Start of SOURCE MATERIAL

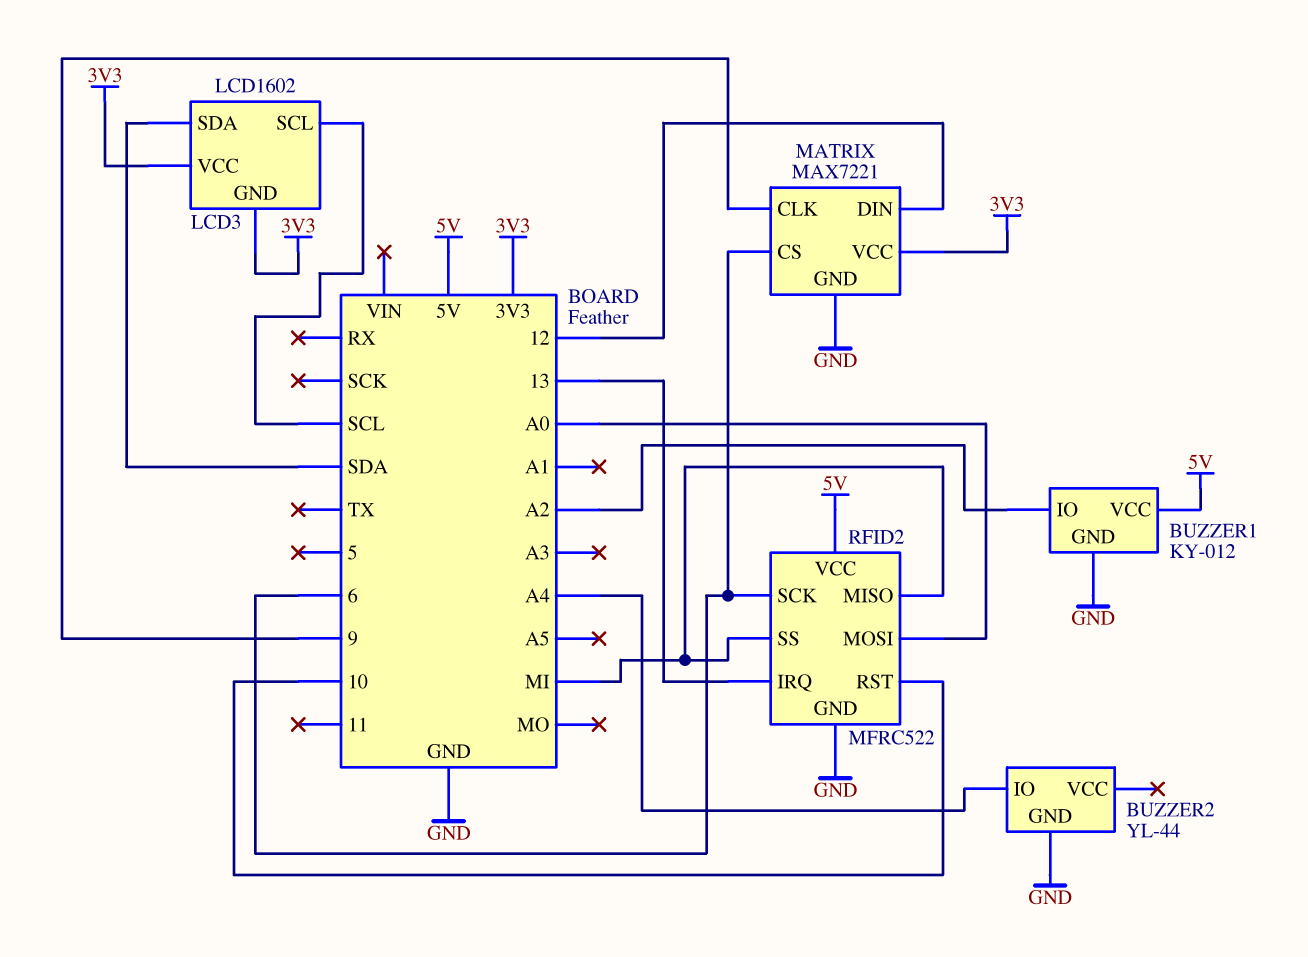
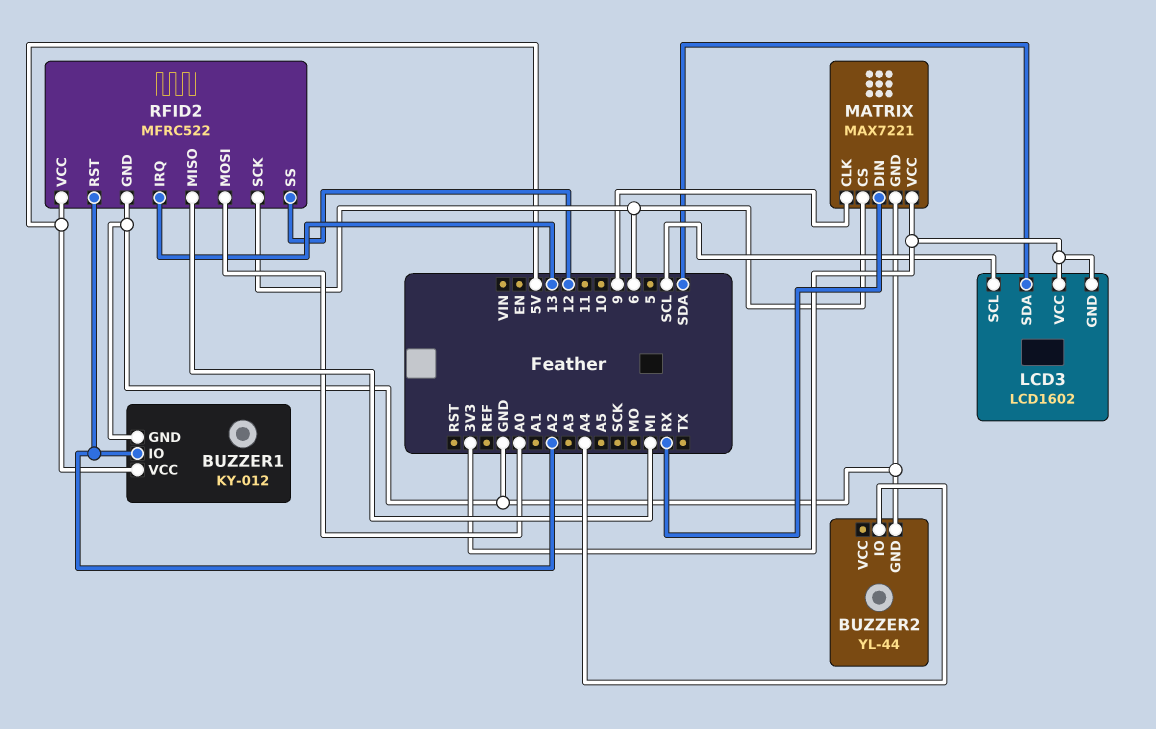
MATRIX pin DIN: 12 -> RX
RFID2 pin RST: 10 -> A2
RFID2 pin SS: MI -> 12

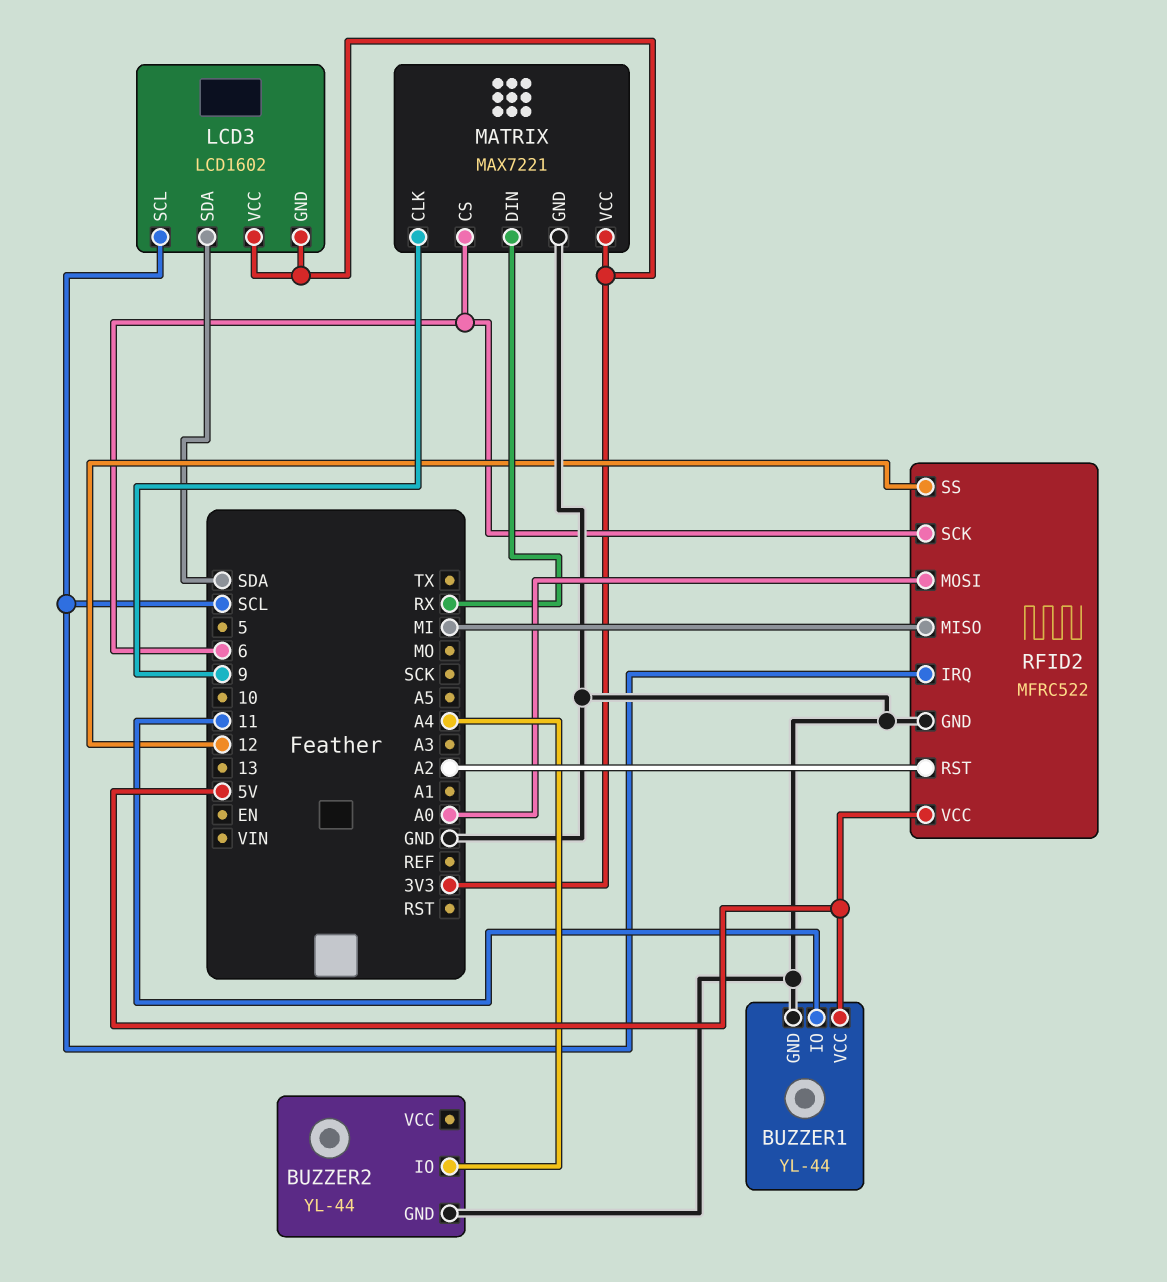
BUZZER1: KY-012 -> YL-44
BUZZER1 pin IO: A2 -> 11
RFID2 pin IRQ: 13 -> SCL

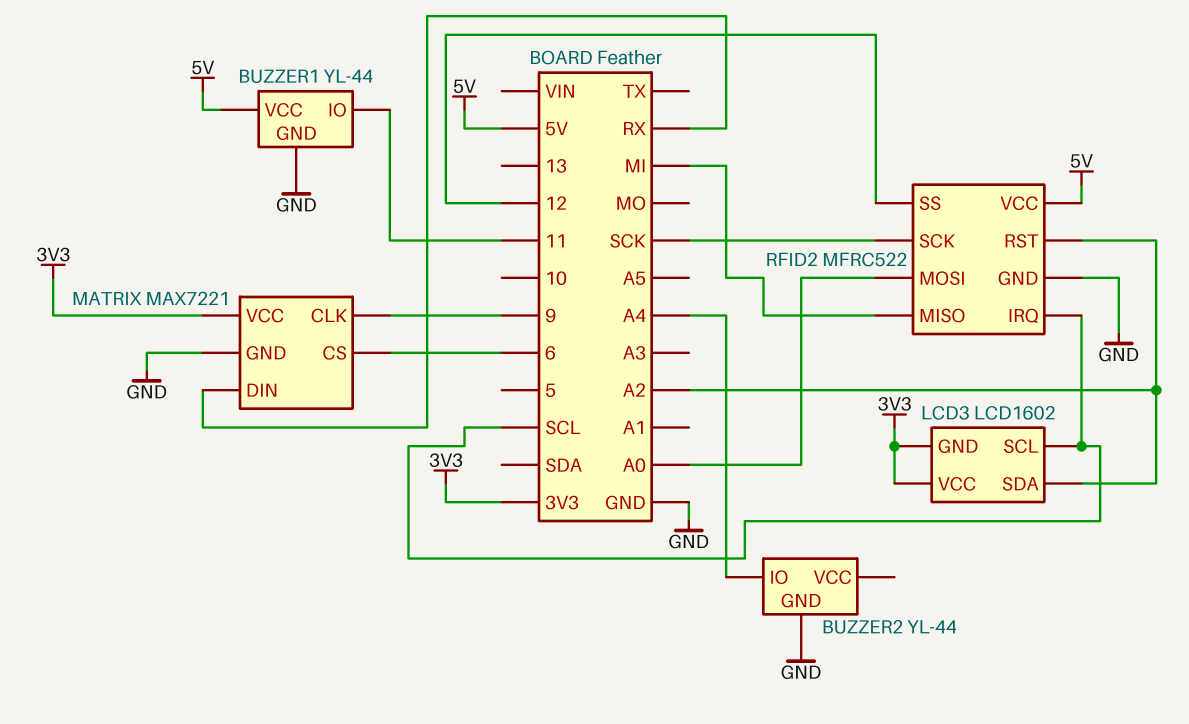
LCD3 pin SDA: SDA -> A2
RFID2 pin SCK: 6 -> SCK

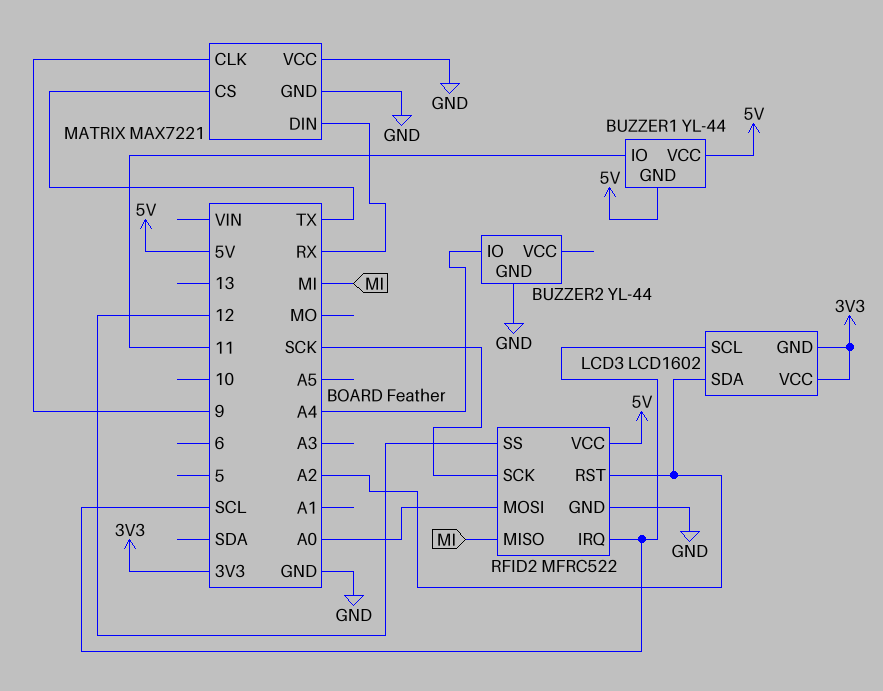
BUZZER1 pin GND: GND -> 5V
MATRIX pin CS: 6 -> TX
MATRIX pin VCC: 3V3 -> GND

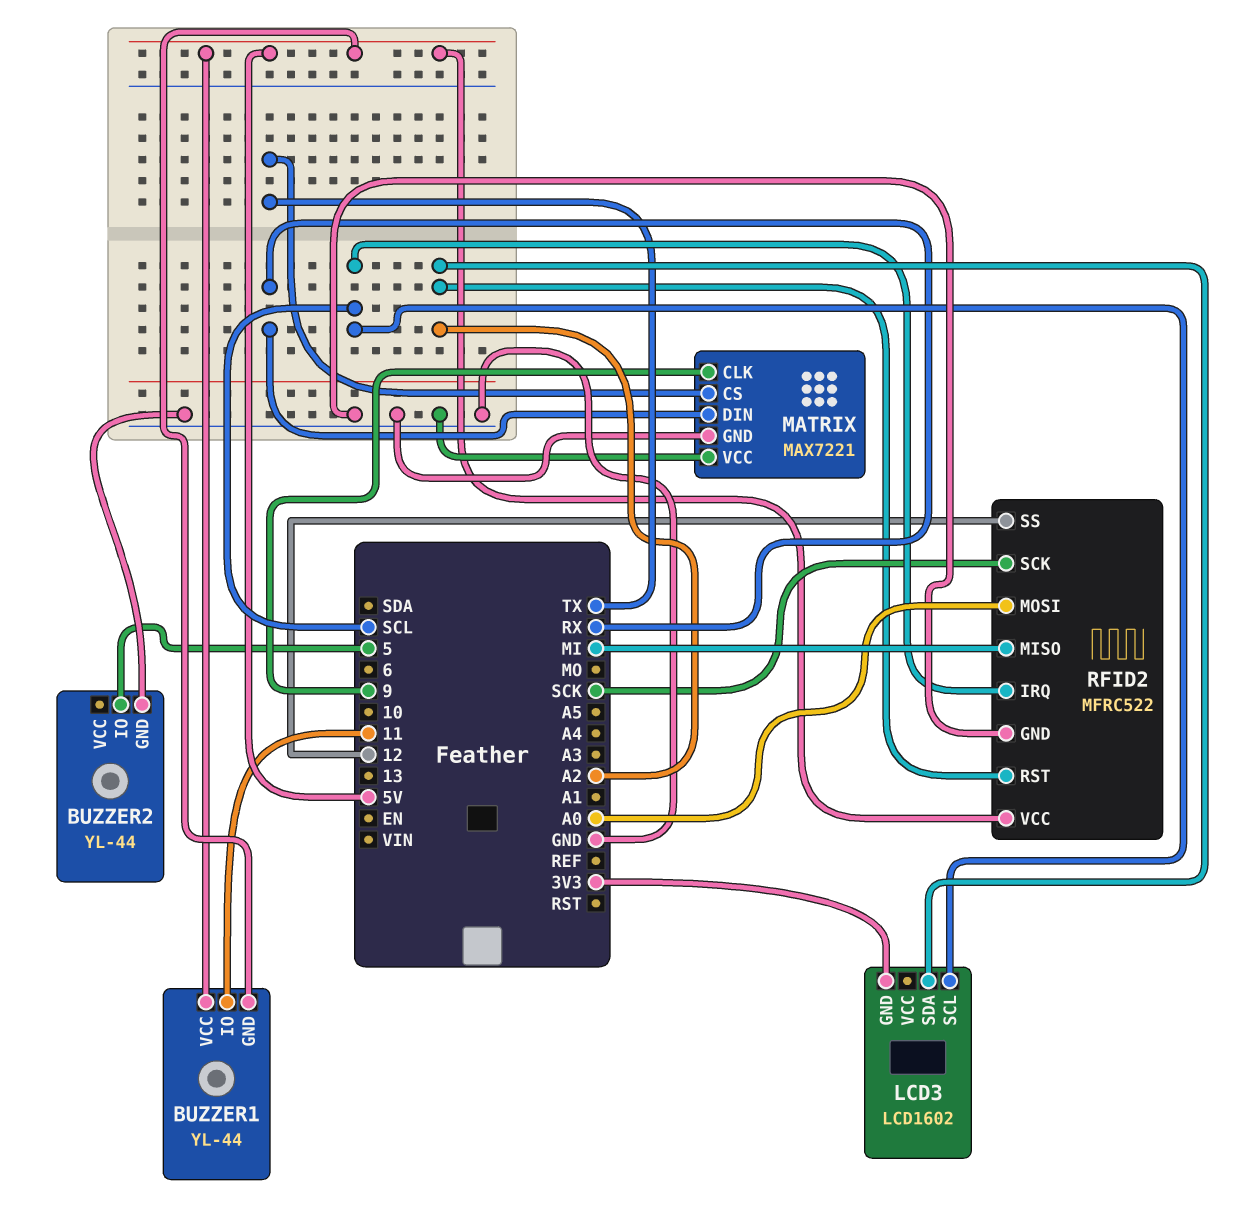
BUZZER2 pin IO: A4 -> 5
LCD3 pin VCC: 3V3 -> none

End of SOURCE MATERIAL
Start of SOURCE MATERIAL

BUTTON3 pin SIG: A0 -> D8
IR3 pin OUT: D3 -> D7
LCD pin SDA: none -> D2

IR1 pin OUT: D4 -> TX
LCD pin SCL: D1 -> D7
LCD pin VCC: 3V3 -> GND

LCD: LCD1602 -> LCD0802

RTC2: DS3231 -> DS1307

End of SOURCE MATERIAL

> _ACTION ITEM_
The lines to reproduce run from the one above containing "MATRIX pin VCC: 3V3 -> GND" through the one containing "LCD3 pin VCC: 3V3 -> none". Copy them exactly and leave out all pictures.

> _SOLUTION_
MATRIX pin VCC: 3V3 -> GND

BUZZER2 pin IO: A4 -> 5
LCD3 pin VCC: 3V3 -> none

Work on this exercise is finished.